» The problem
No pictures should appear. The lines from the beginning of the listing through the one holding "exchanged | bobbin" must be reproduced exactly, and nothing more.

» Recorded data
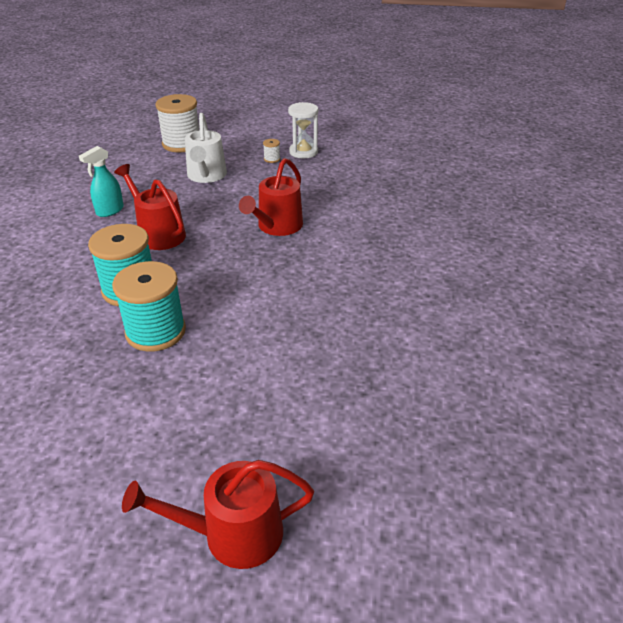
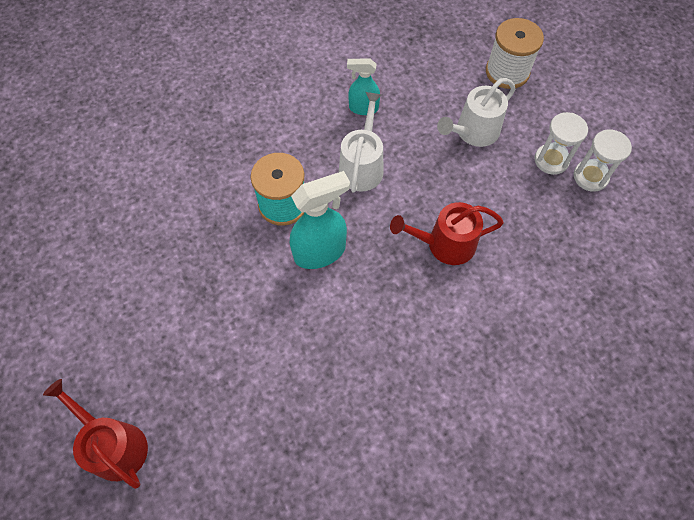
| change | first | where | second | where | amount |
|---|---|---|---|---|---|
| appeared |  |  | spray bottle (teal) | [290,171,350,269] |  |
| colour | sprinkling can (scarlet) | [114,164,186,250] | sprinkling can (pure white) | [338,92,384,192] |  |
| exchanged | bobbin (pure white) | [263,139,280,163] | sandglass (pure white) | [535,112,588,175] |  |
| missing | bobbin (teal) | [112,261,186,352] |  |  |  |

» Solution below
| change | first | where | second | where | amount |
|---|---|---|---|---|---|
| appeared |  |  | spray bottle (teal) | [290,171,350,269] |  |
| colour | sprinkling can (scarlet) | [114,164,186,250] | sprinkling can (pure white) | [338,92,384,192] |  |
| exchanged | bobbin (pure white) | [263,139,280,163] | sandglass (pure white) | [535,112,588,175] |  |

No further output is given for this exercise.